» **DATASET**
=== Section Start ===
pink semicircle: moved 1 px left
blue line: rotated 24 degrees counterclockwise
=== Section End ===
=== Section Start ===
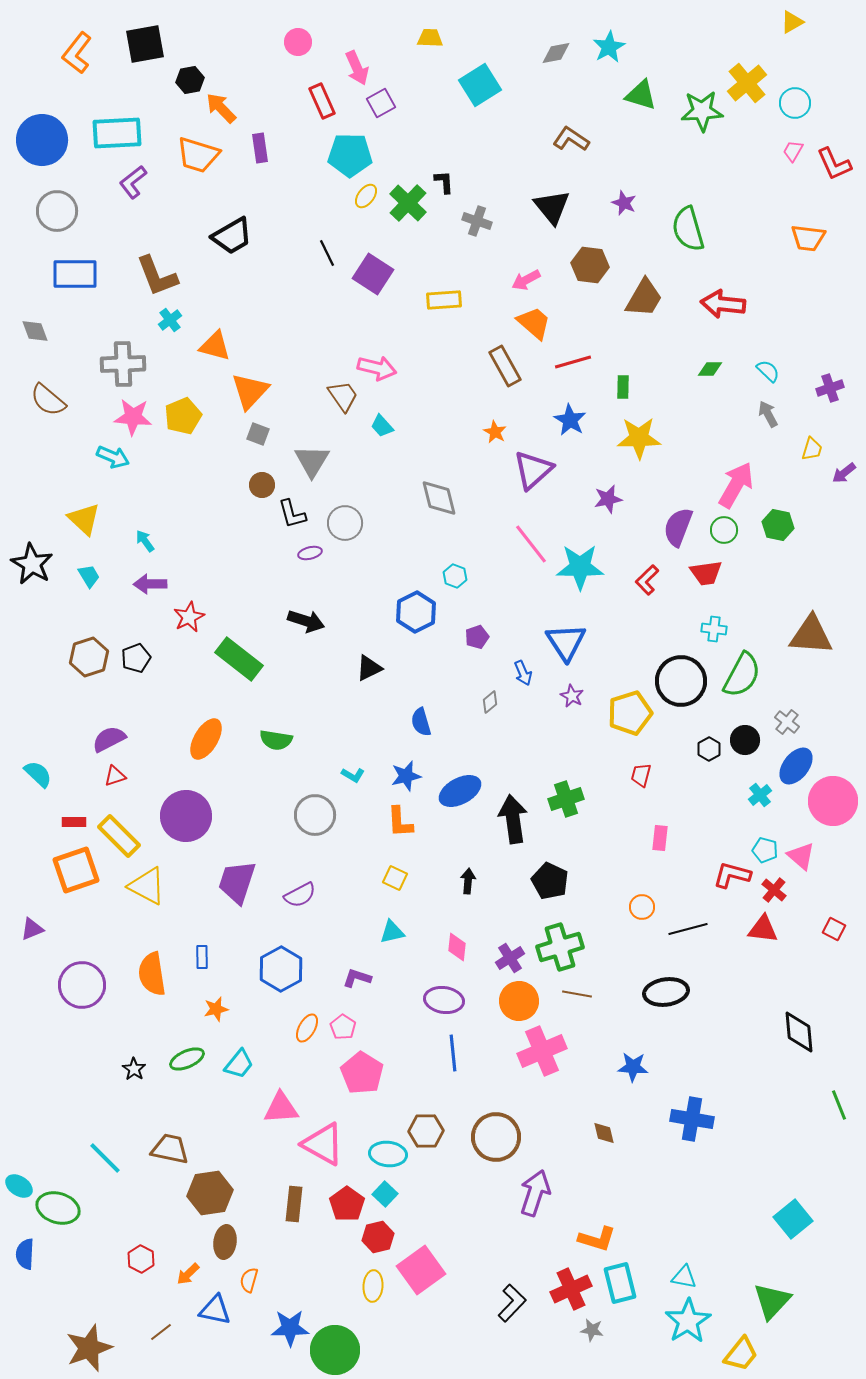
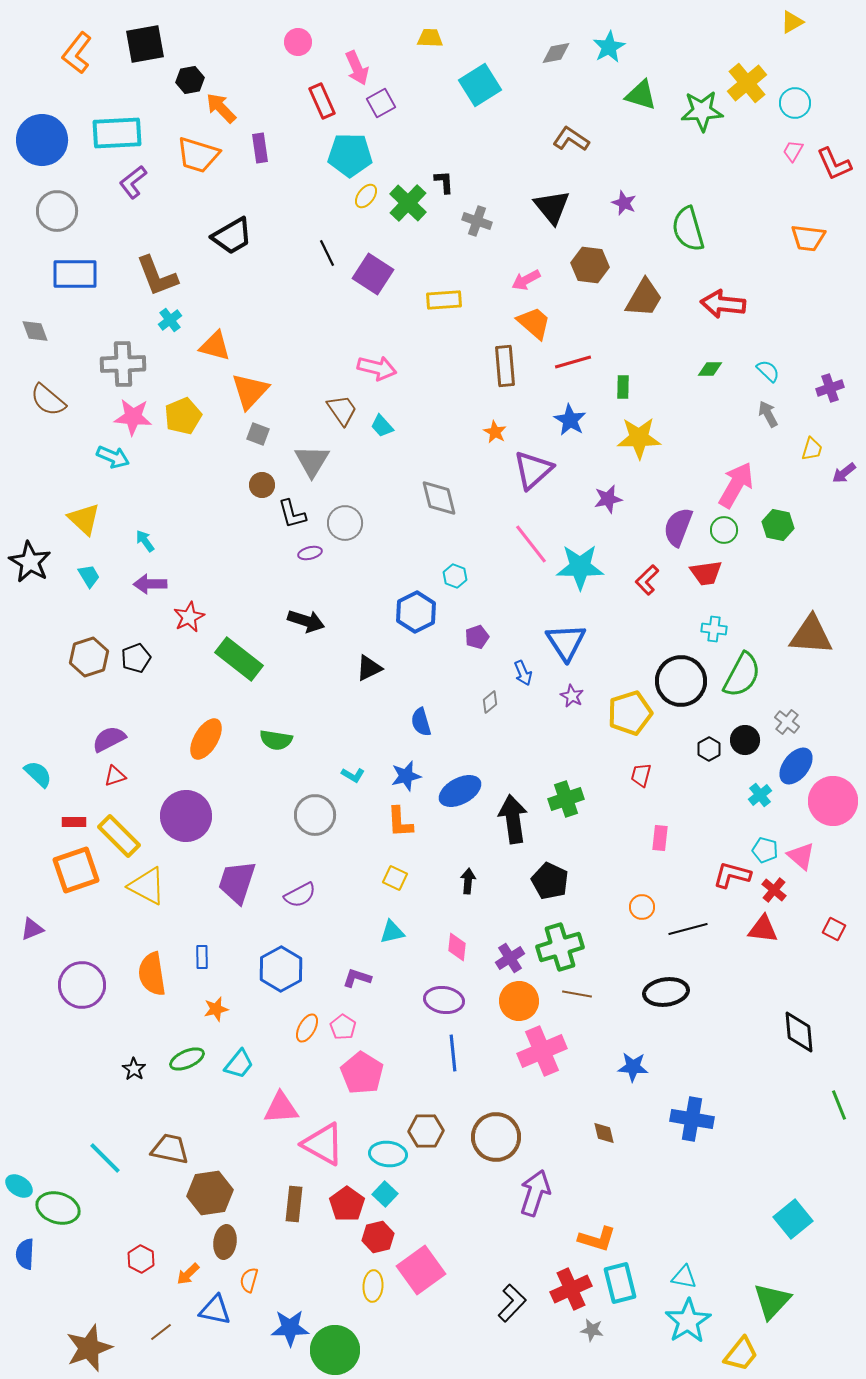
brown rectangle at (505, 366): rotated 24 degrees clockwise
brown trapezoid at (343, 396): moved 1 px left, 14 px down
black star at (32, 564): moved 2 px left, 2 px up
=== Section End ===
Going over every line of the entries, tally those containing the string "degrees" and report only the figure.

» **EXERCISE SOLUTION**
2